[WHAT THE TASK ASKS]:
Could you write out, word for word, each line from the one containing "What was the" to the last line of the data below, both included and nothing more?

[EXERCISE DATA]:
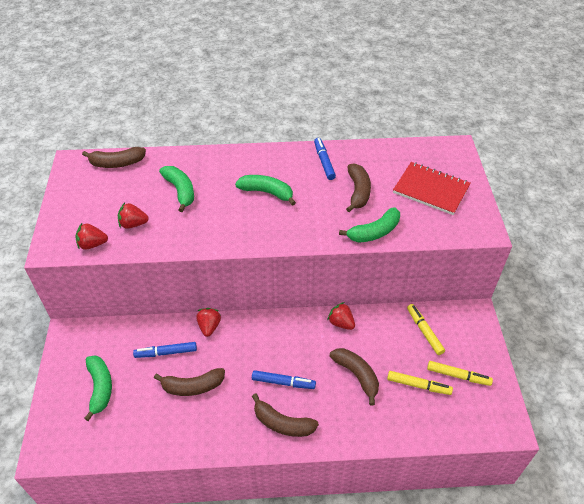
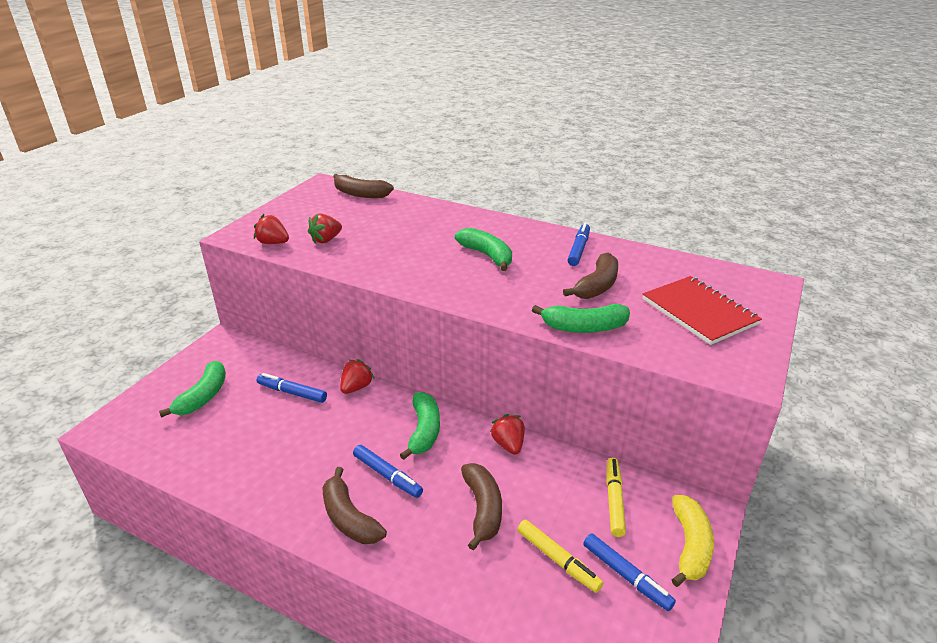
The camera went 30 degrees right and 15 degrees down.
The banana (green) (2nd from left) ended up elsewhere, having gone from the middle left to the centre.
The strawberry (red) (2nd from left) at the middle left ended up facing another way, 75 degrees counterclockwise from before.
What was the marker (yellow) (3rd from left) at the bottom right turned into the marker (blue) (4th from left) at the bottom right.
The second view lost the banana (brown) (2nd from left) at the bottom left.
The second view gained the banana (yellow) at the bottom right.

[TASK RESULT]:
What was the marker (yellow) (3rd from left) at the bottom right turned into the marker (blue) (4th from left) at the bottom right.
The second view lost the banana (brown) (2nd from left) at the bottom left.
The second view gained the banana (yellow) at the bottom right.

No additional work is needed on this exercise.